• Stored data entries
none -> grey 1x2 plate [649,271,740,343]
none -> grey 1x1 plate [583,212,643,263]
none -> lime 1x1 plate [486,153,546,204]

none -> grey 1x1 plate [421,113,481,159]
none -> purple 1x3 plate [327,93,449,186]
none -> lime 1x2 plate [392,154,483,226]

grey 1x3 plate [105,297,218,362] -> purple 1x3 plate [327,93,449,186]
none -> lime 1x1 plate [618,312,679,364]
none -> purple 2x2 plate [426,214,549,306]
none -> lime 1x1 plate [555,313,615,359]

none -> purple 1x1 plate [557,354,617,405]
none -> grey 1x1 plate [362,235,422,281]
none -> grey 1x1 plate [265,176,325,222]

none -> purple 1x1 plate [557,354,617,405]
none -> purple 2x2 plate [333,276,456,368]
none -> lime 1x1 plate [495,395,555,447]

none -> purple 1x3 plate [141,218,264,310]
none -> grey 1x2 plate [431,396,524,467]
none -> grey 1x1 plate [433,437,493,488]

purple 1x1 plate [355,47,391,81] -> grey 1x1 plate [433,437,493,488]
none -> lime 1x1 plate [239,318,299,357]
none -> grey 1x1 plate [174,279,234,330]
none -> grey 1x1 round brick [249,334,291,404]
---
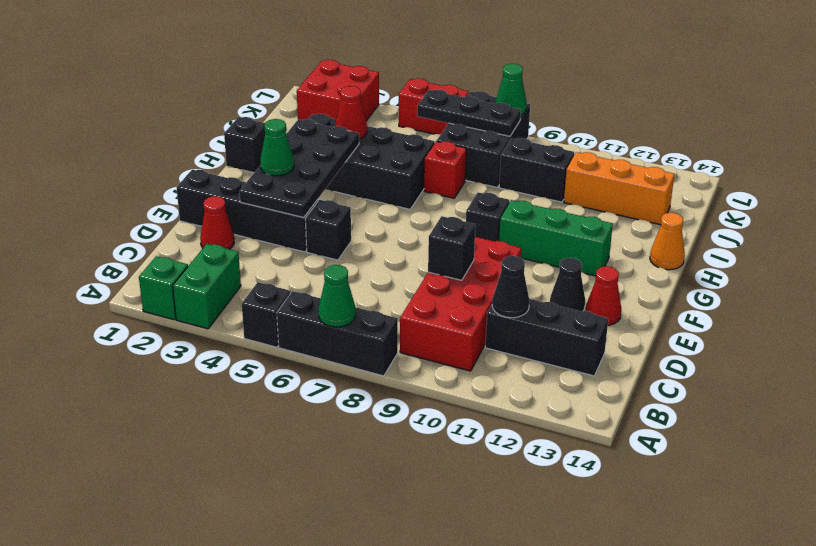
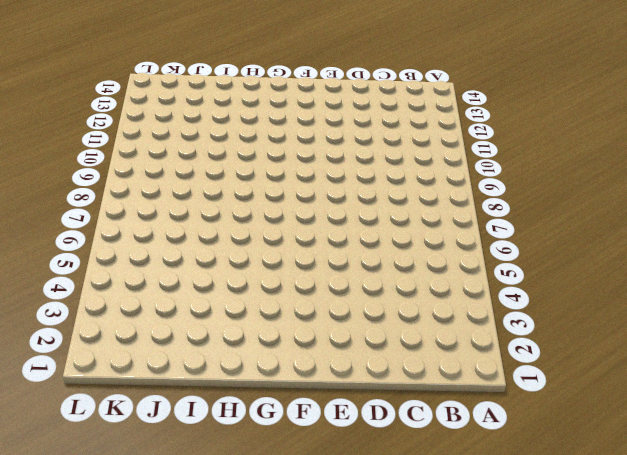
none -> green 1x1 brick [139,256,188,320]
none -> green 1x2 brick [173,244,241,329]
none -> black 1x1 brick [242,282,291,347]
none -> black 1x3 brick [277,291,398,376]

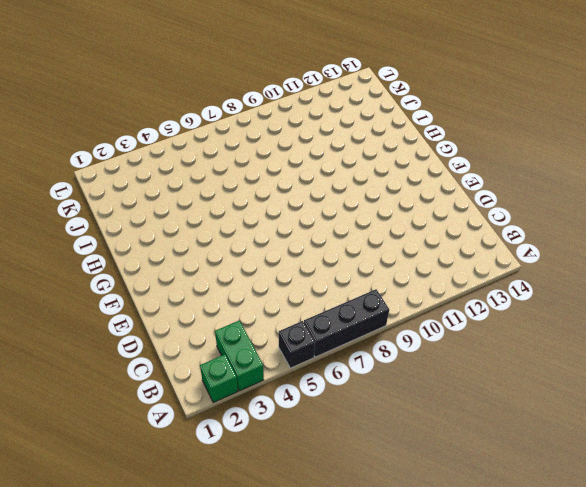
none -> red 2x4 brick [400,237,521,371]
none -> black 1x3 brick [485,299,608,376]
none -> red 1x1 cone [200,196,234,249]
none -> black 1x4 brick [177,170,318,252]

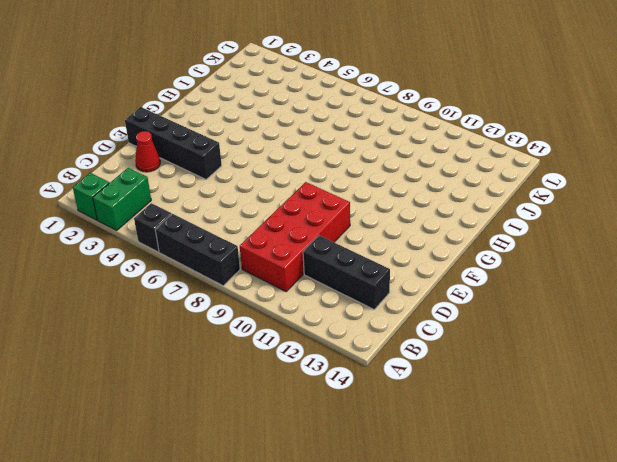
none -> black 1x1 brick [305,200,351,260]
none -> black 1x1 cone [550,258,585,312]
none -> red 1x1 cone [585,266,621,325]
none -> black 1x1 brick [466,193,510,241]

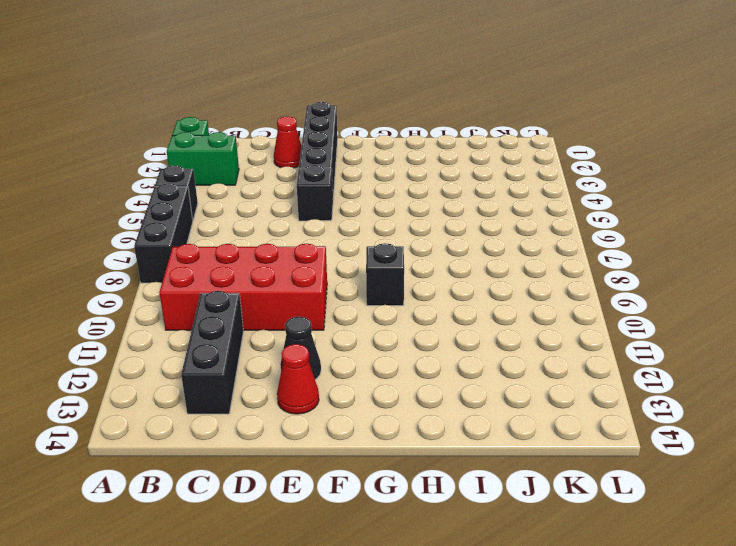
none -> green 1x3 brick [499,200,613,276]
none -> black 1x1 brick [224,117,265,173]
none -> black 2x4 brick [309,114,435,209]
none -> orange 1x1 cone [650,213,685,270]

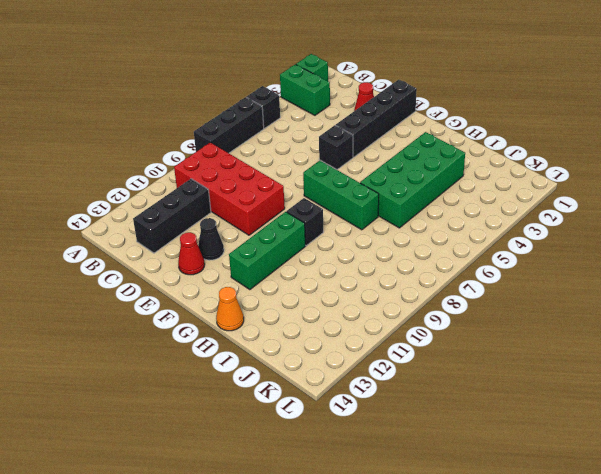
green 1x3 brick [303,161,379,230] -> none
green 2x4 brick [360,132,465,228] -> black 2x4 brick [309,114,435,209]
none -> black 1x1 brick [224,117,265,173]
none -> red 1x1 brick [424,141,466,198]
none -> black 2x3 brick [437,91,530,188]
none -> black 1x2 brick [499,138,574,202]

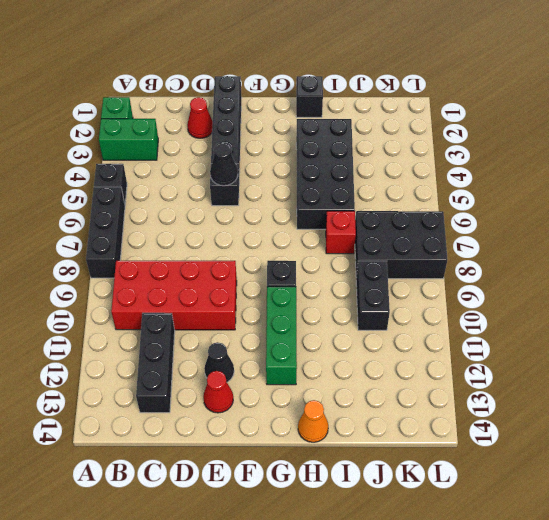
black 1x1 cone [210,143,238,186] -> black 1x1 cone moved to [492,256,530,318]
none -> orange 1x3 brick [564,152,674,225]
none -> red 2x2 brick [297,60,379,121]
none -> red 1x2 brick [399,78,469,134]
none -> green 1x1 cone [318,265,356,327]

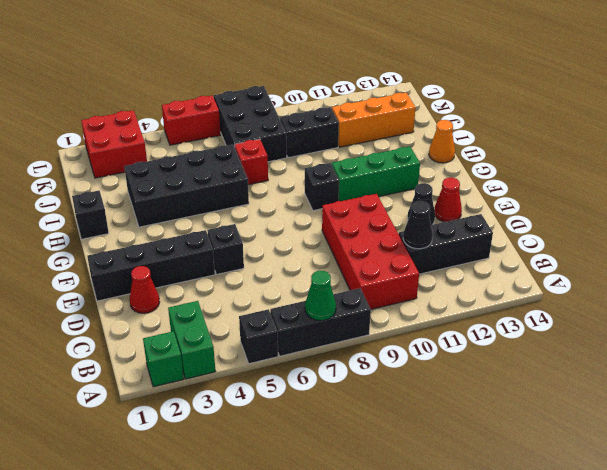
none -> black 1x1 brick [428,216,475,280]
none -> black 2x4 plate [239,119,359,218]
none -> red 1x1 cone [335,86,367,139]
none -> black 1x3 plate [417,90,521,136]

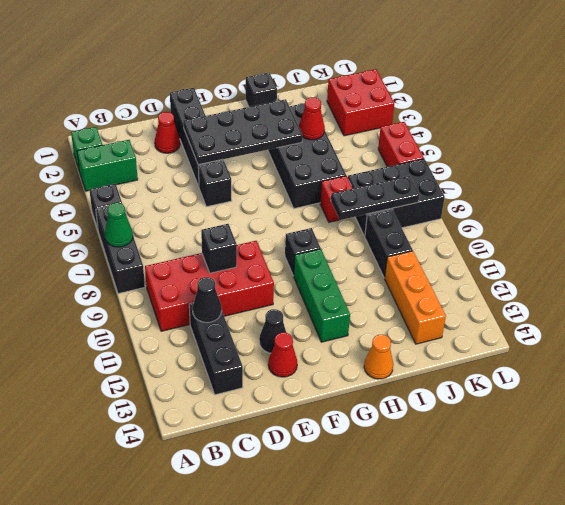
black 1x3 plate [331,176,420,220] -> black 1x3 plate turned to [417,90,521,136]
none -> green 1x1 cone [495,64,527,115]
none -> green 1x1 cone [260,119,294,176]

• PROBLEM
Every line above that holds the string "grey" should be copied into the answer.

• COMPLETED EXERCISE
none -> grey 1x2 plate [649,271,740,343]
none -> grey 1x1 plate [583,212,643,263]
none -> grey 1x1 plate [421,113,481,159]
grey 1x3 plate [105,297,218,362] -> purple 1x3 plate [327,93,449,186]
none -> grey 1x1 plate [362,235,422,281]
none -> grey 1x1 plate [265,176,325,222]
none -> grey 1x2 plate [431,396,524,467]
none -> grey 1x1 plate [433,437,493,488]
purple 1x1 plate [355,47,391,81] -> grey 1x1 plate [433,437,493,488]
none -> grey 1x1 plate [174,279,234,330]
none -> grey 1x1 round brick [249,334,291,404]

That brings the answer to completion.